(Data provided):
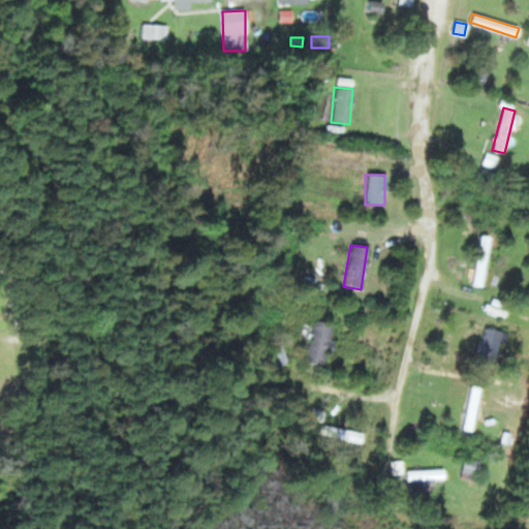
[(314,375),(316,366),(324,367),(331,323),(311,320),(303,374),(314,375)]
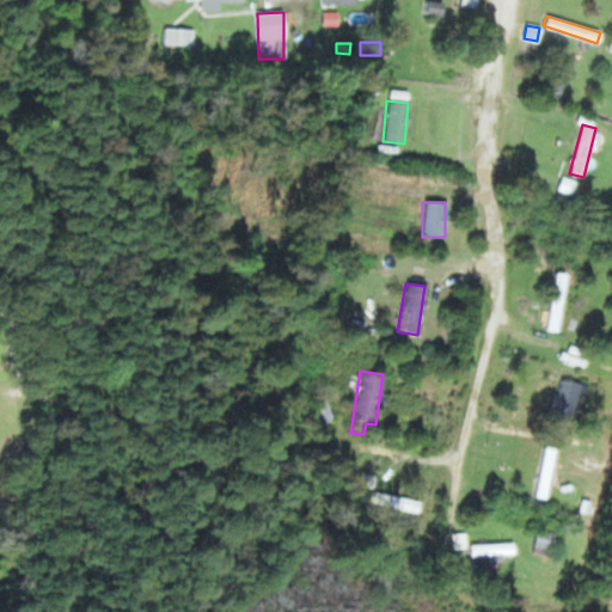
[(546,418),(569,424),(580,384),(558,378),(546,418)]
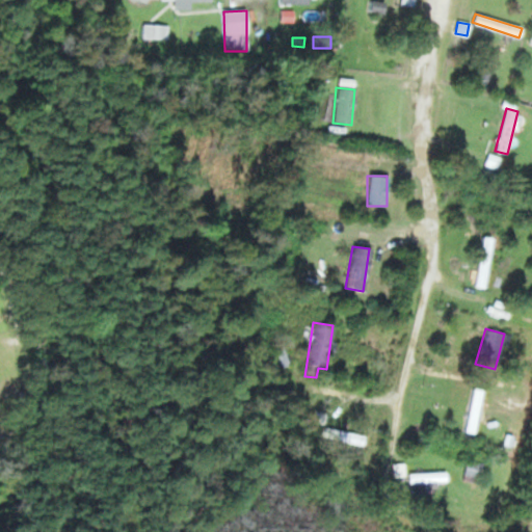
[(272,370),(288,365),(281,342),(265,346),(272,370)]
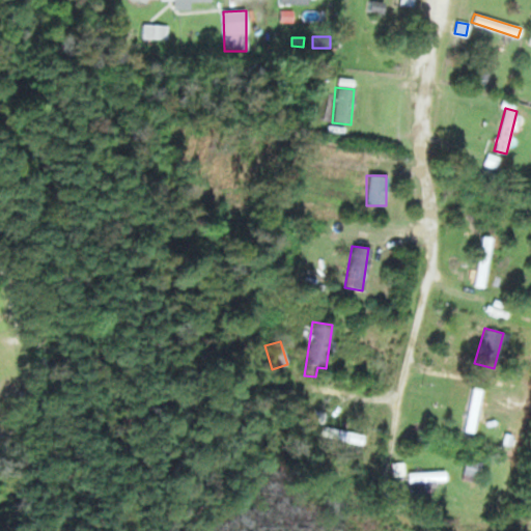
[(364,436),(319,424),(317,435),(361,446),(364,436)]
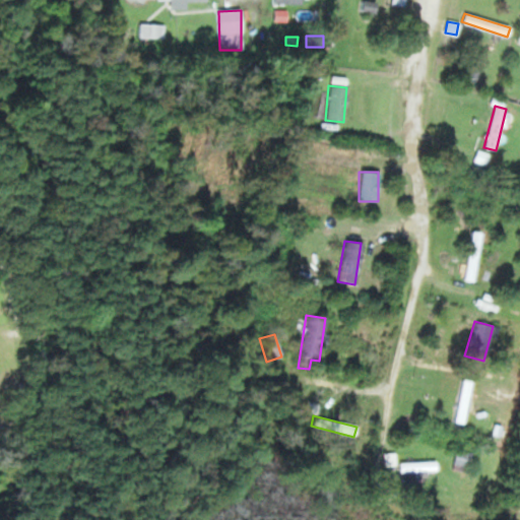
[(472,466),(472,451),(455,451),(455,466),(472,466)]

(Aim of the exercise): From the first record above to the last, output each one exactly and omit the pictures.

(Solution to the problem):
[(314,375),(316,366),(324,367),(331,323),(311,320),(303,374),(314,375)]
[(546,418),(569,424),(580,384),(558,378),(546,418)]
[(272,370),(288,365),(281,342),(265,346),(272,370)]
[(364,436),(319,424),(317,435),(361,446),(364,436)]
[(472,466),(472,451),(455,451),(455,466),(472,466)]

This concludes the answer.